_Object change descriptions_
#####
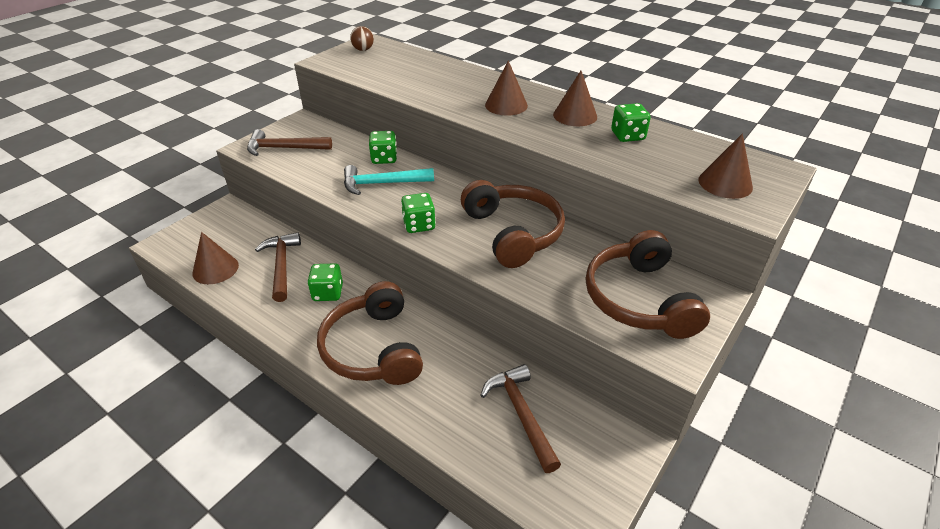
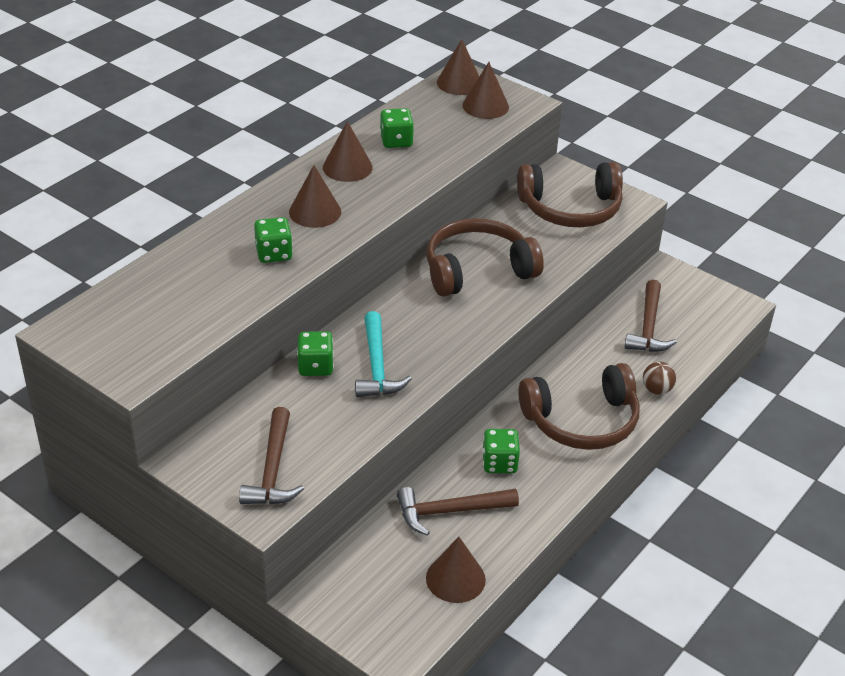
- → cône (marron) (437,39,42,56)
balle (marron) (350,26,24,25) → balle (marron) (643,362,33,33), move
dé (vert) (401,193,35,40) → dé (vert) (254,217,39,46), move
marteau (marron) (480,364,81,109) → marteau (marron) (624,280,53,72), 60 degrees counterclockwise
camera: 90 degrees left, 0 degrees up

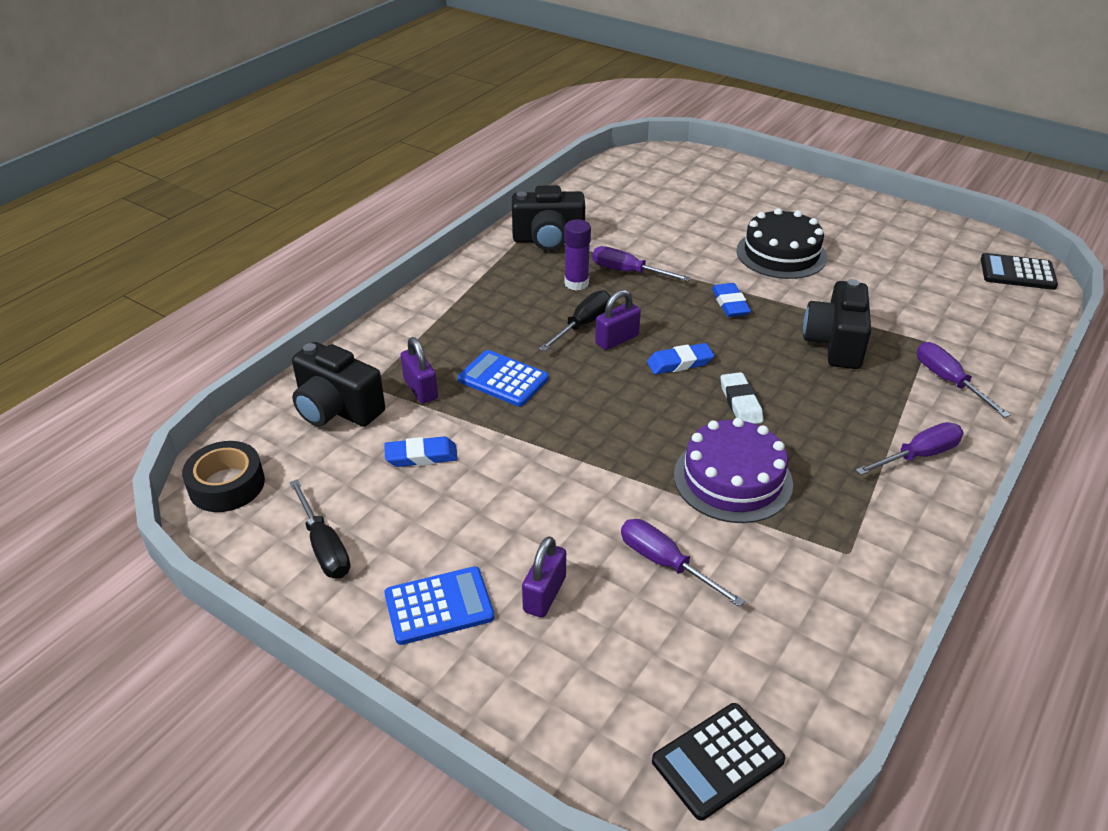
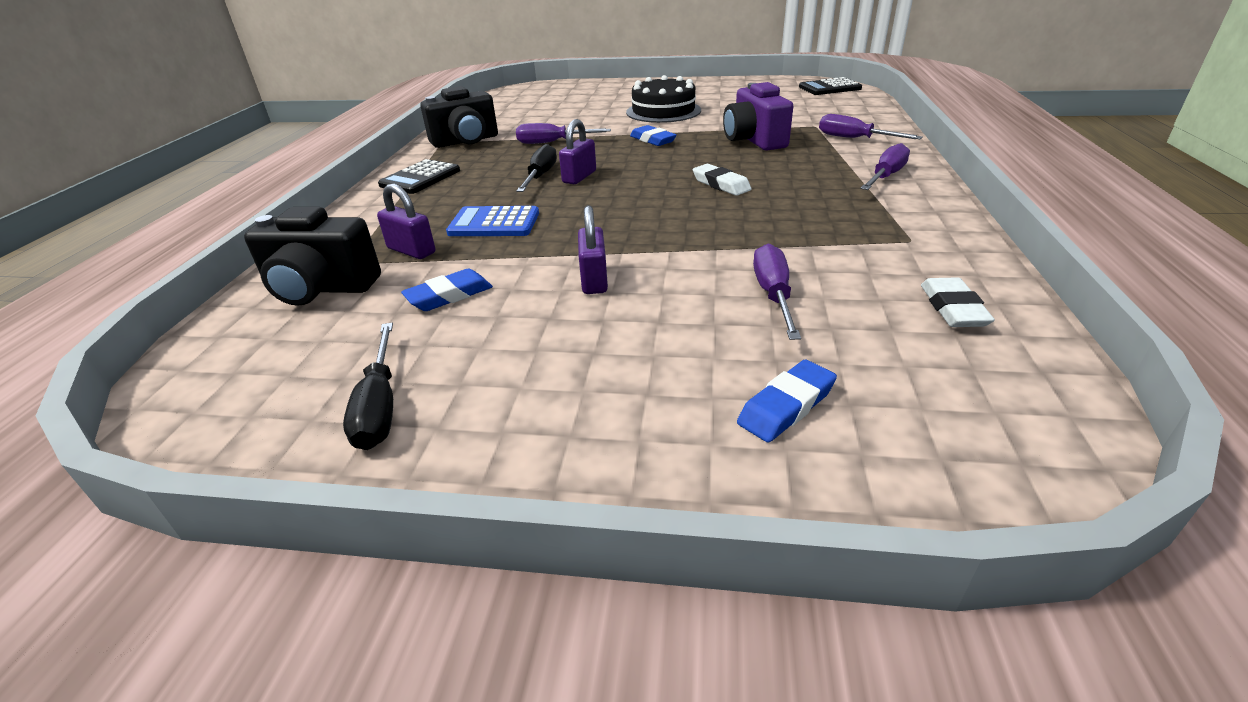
ruban adhésif (noir) (182,441,83,71) → -
calculatrice (bleu) (384,566,110,79) → -
bâton de colle (violet) (564,219,27,72) → -
gâteau (violet) (674,418,119,105) → -
- → gomme (blanc) (921,277,74,50)
cadenas (violet) (522,536,44,82) → cadenas (violet) (578,205,30,89), move
gomme (bleu) (647,343,67,31) → gomme (bleu) (737,360,100,83), move
calculatrice (noir) (652,703,133,118) → calculatrice (noir) (378,159,82,35), move
appareil photo (noir) (803,279,68,90) → appareil photo (violet) (723,82,70,68)
tournevis (noir) (289,480,61,98) → tournevis (noir) (343,323,50,127), 45 degrees clockwise
tournevis (violet) (621,519,124,88) → tournevis (violet) (753,243,48,97), 75 degrees clockwise
camera: 25 degrees left, 5 degrees down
#####
What is needed is an exact output of the records above, with every picture left out.

- → cône (marron) (437,39,42,56)
balle (marron) (350,26,24,25) → balle (marron) (643,362,33,33), move
dé (vert) (401,193,35,40) → dé (vert) (254,217,39,46), move
marteau (marron) (480,364,81,109) → marteau (marron) (624,280,53,72), 60 degrees counterclockwise
camera: 90 degrees left, 0 degrees up

ruban adhésif (noir) (182,441,83,71) → -
calculatrice (bleu) (384,566,110,79) → -
bâton de colle (violet) (564,219,27,72) → -
gâteau (violet) (674,418,119,105) → -
- → gomme (blanc) (921,277,74,50)
cadenas (violet) (522,536,44,82) → cadenas (violet) (578,205,30,89), move
gomme (bleu) (647,343,67,31) → gomme (bleu) (737,360,100,83), move
calculatrice (noir) (652,703,133,118) → calculatrice (noir) (378,159,82,35), move
appareil photo (noir) (803,279,68,90) → appareil photo (violet) (723,82,70,68)
tournevis (noir) (289,480,61,98) → tournevis (noir) (343,323,50,127), 45 degrees clockwise
tournevis (violet) (621,519,124,88) → tournevis (violet) (753,243,48,97), 75 degrees clockwise
camera: 25 degrees left, 5 degrees down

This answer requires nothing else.